▶ [What you are asked to do]
Your task is to copy each line in the listing that includes the word "size".

▶ [Records for this task]
#####
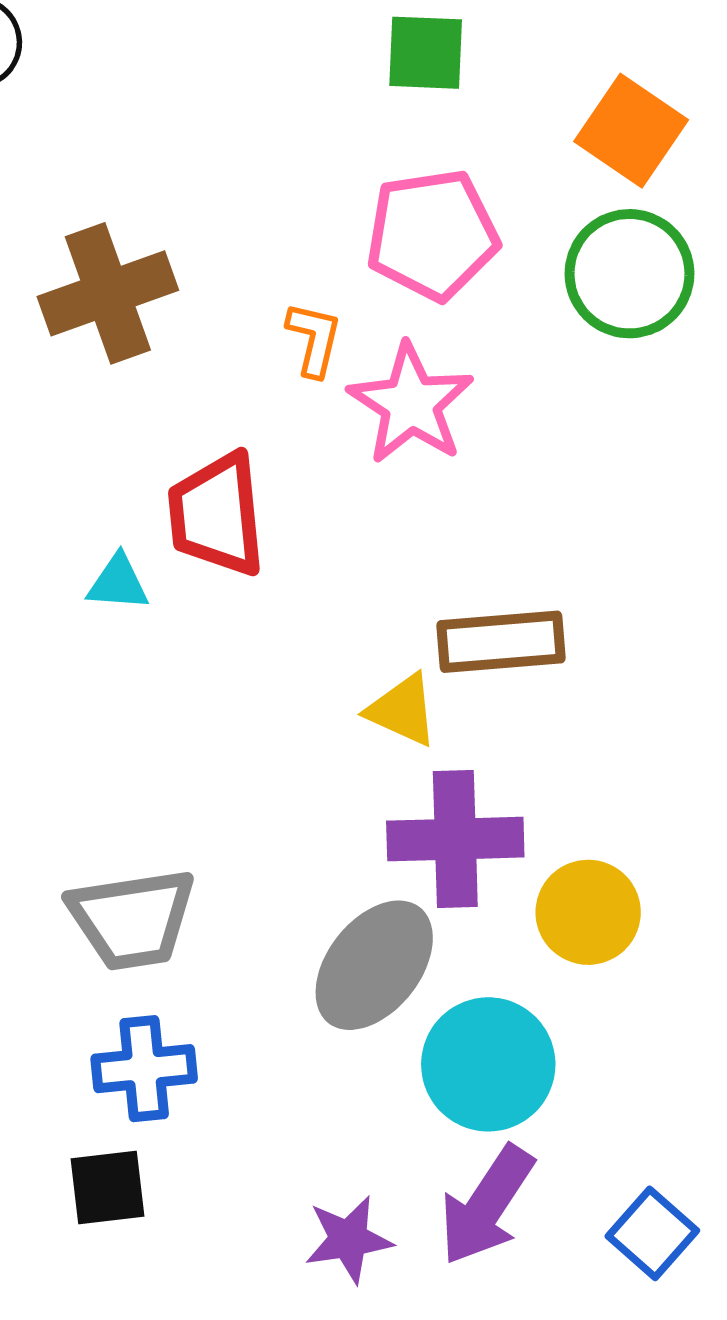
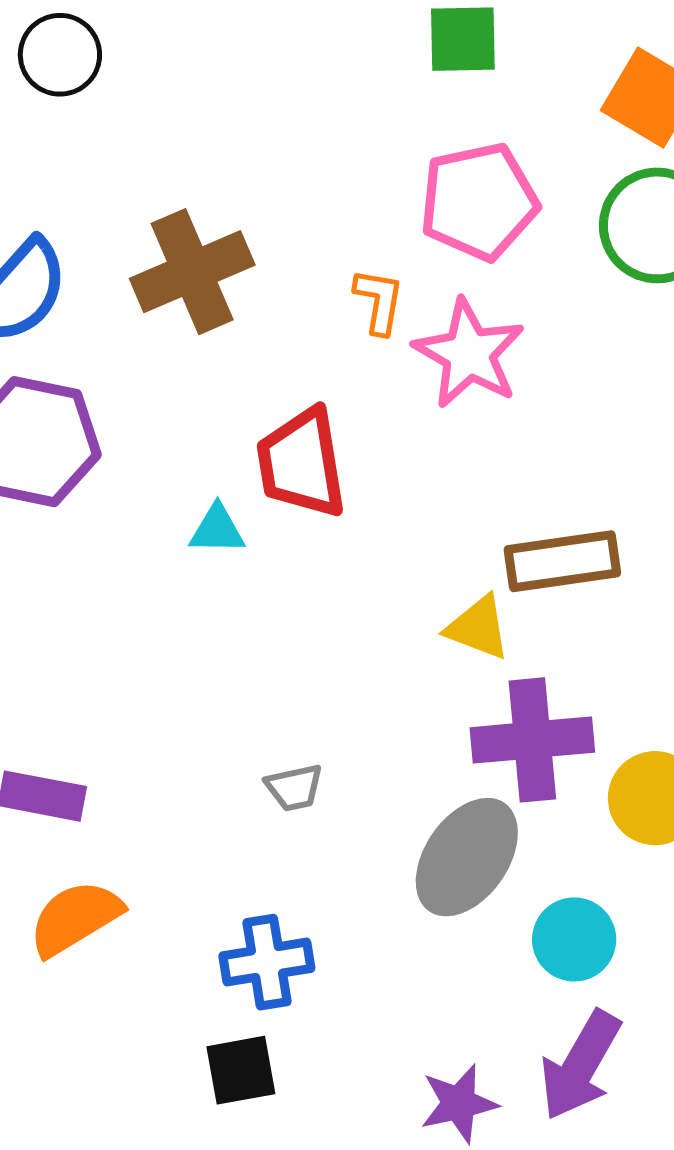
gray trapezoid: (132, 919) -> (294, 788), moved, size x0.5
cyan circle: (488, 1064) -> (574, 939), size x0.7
#####
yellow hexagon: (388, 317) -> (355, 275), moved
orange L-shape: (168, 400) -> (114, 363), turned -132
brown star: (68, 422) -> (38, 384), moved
#####
▶ [Response to this task]
gray trapezoid: (132, 919) -> (294, 788), moved, size x0.5
cyan circle: (488, 1064) -> (574, 939), size x0.7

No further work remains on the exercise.